Coordinate change listings
§
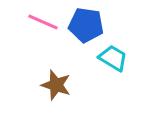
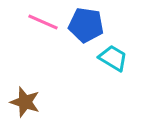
brown star: moved 31 px left, 17 px down
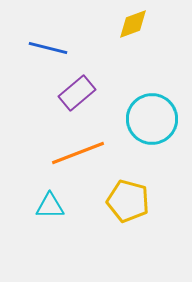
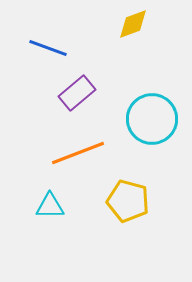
blue line: rotated 6 degrees clockwise
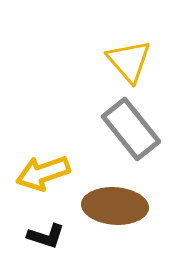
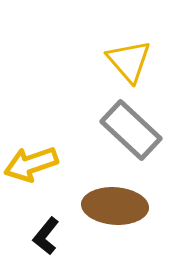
gray rectangle: moved 1 px down; rotated 8 degrees counterclockwise
yellow arrow: moved 12 px left, 9 px up
black L-shape: rotated 111 degrees clockwise
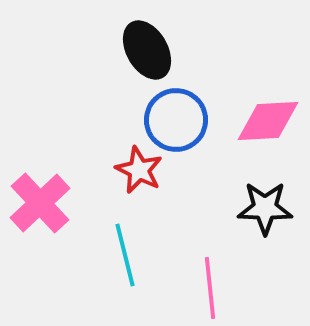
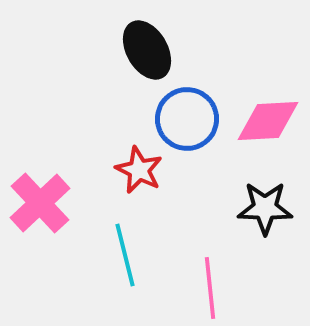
blue circle: moved 11 px right, 1 px up
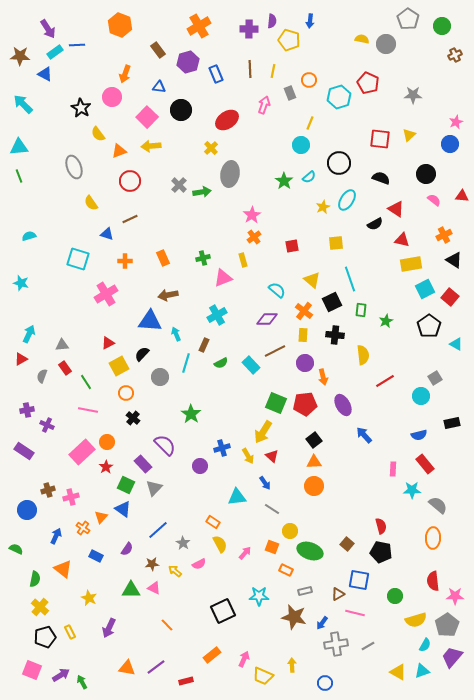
§
→ **Task item**:
Will you set down the records word for word while leaving out every picture?

→ **The answer**:
brown star: moved 31 px left, 17 px down
blue line: rotated 6 degrees clockwise
gray rectangle: moved 1 px down; rotated 8 degrees counterclockwise
yellow arrow: moved 12 px left, 9 px up
black L-shape: rotated 111 degrees clockwise
blue circle: moved 11 px right, 1 px up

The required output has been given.